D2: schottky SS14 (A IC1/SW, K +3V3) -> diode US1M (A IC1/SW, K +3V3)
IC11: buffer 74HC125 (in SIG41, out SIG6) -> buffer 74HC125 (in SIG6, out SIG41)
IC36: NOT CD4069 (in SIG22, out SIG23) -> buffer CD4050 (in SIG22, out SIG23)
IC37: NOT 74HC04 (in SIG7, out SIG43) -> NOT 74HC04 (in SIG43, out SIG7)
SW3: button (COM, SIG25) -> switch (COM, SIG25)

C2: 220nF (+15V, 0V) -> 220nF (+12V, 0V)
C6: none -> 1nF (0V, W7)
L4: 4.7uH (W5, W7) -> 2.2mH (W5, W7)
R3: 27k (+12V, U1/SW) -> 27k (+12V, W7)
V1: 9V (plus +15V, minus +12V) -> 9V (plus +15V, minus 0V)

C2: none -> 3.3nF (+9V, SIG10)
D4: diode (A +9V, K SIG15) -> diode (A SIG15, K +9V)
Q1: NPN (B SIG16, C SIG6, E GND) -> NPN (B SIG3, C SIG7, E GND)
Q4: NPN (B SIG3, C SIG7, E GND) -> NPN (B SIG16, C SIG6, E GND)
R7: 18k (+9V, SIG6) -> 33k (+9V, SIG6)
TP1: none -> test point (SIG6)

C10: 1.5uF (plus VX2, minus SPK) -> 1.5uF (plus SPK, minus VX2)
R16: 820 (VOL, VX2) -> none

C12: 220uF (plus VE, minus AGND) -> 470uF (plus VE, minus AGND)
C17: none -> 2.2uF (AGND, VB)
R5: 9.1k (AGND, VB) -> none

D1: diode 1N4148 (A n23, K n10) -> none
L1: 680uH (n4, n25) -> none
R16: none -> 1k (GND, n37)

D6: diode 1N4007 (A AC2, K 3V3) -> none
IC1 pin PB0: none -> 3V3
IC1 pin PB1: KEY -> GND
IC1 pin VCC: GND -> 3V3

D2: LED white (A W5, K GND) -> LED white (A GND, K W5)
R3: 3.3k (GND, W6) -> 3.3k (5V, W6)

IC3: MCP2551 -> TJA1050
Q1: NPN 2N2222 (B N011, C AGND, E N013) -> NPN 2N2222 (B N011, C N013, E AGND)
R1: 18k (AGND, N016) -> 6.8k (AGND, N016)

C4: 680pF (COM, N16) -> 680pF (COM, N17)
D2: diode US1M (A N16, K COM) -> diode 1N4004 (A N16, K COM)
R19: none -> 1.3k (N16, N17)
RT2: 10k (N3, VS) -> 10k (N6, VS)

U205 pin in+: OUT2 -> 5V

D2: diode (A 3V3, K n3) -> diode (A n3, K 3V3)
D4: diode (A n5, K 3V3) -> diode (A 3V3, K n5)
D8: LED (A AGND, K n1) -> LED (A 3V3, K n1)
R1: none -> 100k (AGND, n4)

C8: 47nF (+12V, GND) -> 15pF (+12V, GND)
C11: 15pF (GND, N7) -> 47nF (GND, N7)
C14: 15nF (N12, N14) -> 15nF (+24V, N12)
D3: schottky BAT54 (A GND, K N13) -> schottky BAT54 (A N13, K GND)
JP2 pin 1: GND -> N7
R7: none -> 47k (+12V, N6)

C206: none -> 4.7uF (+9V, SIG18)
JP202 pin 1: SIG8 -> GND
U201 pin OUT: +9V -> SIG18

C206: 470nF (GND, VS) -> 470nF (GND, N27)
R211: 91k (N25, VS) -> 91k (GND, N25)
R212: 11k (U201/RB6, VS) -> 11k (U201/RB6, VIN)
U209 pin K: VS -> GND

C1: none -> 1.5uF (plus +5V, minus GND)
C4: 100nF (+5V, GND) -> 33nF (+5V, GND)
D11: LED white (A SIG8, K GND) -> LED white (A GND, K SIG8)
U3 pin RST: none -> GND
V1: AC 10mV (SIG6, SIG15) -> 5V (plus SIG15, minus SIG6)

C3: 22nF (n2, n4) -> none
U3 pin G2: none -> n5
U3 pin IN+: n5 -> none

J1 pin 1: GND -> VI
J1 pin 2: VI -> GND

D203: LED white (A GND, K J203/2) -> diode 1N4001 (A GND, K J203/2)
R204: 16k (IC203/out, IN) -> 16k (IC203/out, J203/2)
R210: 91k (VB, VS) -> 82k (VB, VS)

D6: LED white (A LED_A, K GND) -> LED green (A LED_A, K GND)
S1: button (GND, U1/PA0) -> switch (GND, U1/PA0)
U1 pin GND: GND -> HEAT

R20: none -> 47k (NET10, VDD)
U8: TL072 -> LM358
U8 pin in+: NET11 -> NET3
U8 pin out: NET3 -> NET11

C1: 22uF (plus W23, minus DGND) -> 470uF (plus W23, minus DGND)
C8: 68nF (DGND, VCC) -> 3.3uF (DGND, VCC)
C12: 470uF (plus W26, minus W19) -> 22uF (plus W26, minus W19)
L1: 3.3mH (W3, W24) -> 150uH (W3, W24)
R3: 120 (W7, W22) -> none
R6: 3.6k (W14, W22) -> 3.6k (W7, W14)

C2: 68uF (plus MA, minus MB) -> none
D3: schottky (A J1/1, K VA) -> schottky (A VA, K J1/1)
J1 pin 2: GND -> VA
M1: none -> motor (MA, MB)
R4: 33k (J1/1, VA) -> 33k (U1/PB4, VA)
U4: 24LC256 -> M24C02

EXERCISE PROMPT —
The answer is the run of lines above from the line containing "U3 pin IN+: n5 -> none" through the line containing "S1: button (GND, U1/PA0)", copied exactly and alone.

ANSWER TO THIS EXERCISE —
U3 pin IN+: n5 -> none

J1 pin 1: GND -> VI
J1 pin 2: VI -> GND

D203: LED white (A GND, K J203/2) -> diode 1N4001 (A GND, K J203/2)
R204: 16k (IC203/out, IN) -> 16k (IC203/out, J203/2)
R210: 91k (VB, VS) -> 82k (VB, VS)

D6: LED white (A LED_A, K GND) -> LED green (A LED_A, K GND)
S1: button (GND, U1/PA0) -> switch (GND, U1/PA0)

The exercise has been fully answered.